**TASK REQUIREMENTS**
Before you finish, make sure each line of the records has been retyped exactly.

**DATA TO USE**
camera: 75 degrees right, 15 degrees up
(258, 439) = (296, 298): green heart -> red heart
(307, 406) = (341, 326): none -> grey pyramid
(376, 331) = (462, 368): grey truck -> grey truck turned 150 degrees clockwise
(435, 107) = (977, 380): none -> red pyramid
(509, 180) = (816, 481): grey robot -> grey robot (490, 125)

**TASK SOLUTION**
camera: 75 degrees right, 15 degrees up
(258, 439) = (296, 298): green heart -> red heart
(307, 406) = (341, 326): none -> grey pyramid
(376, 331) = (462, 368): grey truck -> grey truck turned 150 degrees clockwise
(435, 107) = (977, 380): none -> red pyramid
(509, 180) = (816, 481): grey robot -> grey robot (490, 125)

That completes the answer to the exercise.